Data drawn from a collection:
###
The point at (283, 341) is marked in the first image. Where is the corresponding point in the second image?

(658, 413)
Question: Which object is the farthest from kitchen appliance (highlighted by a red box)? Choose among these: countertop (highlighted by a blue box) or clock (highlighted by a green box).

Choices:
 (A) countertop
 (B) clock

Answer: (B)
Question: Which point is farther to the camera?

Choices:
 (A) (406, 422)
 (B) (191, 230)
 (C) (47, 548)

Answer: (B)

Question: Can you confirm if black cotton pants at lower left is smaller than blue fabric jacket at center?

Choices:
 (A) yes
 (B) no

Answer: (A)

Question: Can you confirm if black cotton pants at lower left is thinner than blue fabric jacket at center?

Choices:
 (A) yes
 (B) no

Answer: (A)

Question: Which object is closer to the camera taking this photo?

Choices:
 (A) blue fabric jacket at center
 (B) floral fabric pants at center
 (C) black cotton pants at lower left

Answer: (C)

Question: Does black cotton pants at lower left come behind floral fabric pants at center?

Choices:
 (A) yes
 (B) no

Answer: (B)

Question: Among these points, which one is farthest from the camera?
###
THE EXERCISE: Print every one of the items above again, word for word and in their original order.

OUTPUT FOR THIS TASK:
The point at (283, 341) is marked in the first image. Where is the corresponding point in the second image?

(658, 413)
Question: Which object is the farthest from kitchen appliance (highlighted by a red box)? Choose among these: countertop (highlighted by a blue box) or clock (highlighted by a green box).

Choices:
 (A) countertop
 (B) clock

Answer: (B)
Question: Which point is farther to the camera?

Choices:
 (A) (406, 422)
 (B) (191, 230)
 (C) (47, 548)

Answer: (B)

Question: Can you confirm if black cotton pants at lower left is smaller than blue fabric jacket at center?

Choices:
 (A) yes
 (B) no

Answer: (A)

Question: Can you confirm if black cotton pants at lower left is thinner than blue fabric jacket at center?

Choices:
 (A) yes
 (B) no

Answer: (A)

Question: Which object is closer to the camera taking this photo?

Choices:
 (A) blue fabric jacket at center
 (B) floral fabric pants at center
 (C) black cotton pants at lower left

Answer: (C)

Question: Does black cotton pants at lower left come behind floral fabric pants at center?

Choices:
 (A) yes
 (B) no

Answer: (B)

Question: Among these points, which one is farthest from the camera?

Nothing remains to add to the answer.